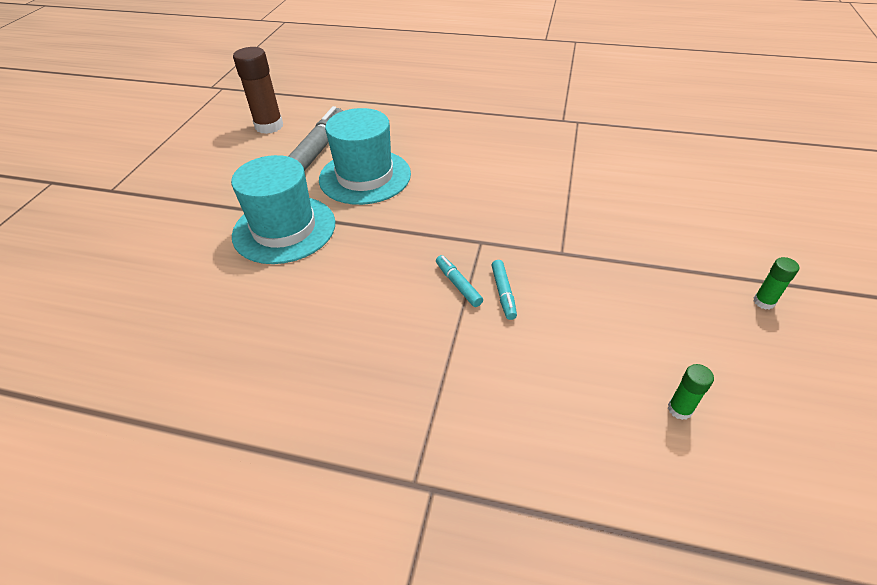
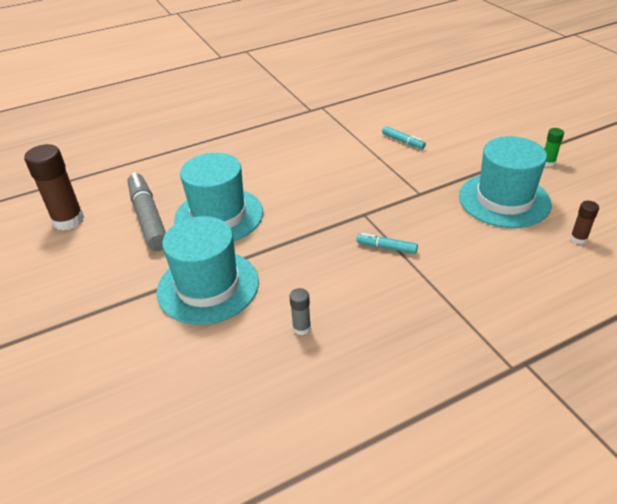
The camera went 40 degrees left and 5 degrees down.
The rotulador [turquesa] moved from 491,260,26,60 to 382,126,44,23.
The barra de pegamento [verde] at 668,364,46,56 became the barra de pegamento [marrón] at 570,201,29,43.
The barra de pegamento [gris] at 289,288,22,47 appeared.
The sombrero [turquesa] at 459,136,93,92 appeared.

━━━━━━━━━━━━━━━━

What to do: Using the material above, reproduce exactly the line that contains "The barra de pegamento [verde]" and all lines after it through the last one, and only those.

Response area:
The barra de pegamento [verde] at 668,364,46,56 became the barra de pegamento [marrón] at 570,201,29,43.
The barra de pegamento [gris] at 289,288,22,47 appeared.
The sombrero [turquesa] at 459,136,93,92 appeared.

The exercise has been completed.